**DATA RECORDS**
##########

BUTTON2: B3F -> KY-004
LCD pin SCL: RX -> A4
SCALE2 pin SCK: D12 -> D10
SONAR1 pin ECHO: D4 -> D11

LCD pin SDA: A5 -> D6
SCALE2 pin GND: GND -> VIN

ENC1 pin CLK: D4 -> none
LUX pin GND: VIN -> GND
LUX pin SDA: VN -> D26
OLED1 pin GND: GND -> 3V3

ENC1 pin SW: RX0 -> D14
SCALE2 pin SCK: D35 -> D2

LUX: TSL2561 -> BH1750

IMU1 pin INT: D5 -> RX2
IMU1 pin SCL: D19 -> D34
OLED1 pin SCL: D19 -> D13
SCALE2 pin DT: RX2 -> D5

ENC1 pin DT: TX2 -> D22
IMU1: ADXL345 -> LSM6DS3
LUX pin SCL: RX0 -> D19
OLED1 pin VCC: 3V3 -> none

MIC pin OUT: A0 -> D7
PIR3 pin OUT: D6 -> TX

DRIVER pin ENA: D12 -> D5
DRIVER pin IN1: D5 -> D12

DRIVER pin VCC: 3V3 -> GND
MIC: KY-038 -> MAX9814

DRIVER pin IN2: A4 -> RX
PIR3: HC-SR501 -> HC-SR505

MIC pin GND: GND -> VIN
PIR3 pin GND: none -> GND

##########

**TASK GOAL**
Mind each word and retype the entire listing above.

**RESULT FOR THIS TASK**
BUTTON2: B3F -> KY-004
LCD pin SCL: RX -> A4
SCALE2 pin SCK: D12 -> D10
SONAR1 pin ECHO: D4 -> D11

LCD pin SDA: A5 -> D6
SCALE2 pin GND: GND -> VIN

ENC1 pin CLK: D4 -> none
LUX pin GND: VIN -> GND
LUX pin SDA: VN -> D26
OLED1 pin GND: GND -> 3V3

ENC1 pin SW: RX0 -> D14
SCALE2 pin SCK: D35 -> D2

LUX: TSL2561 -> BH1750

IMU1 pin INT: D5 -> RX2
IMU1 pin SCL: D19 -> D34
OLED1 pin SCL: D19 -> D13
SCALE2 pin DT: RX2 -> D5

ENC1 pin DT: TX2 -> D22
IMU1: ADXL345 -> LSM6DS3
LUX pin SCL: RX0 -> D19
OLED1 pin VCC: 3V3 -> none

MIC pin OUT: A0 -> D7
PIR3 pin OUT: D6 -> TX

DRIVER pin ENA: D12 -> D5
DRIVER pin IN1: D5 -> D12

DRIVER pin VCC: 3V3 -> GND
MIC: KY-038 -> MAX9814

DRIVER pin IN2: A4 -> RX
PIR3: HC-SR501 -> HC-SR505

MIC pin GND: GND -> VIN
PIR3 pin GND: none -> GND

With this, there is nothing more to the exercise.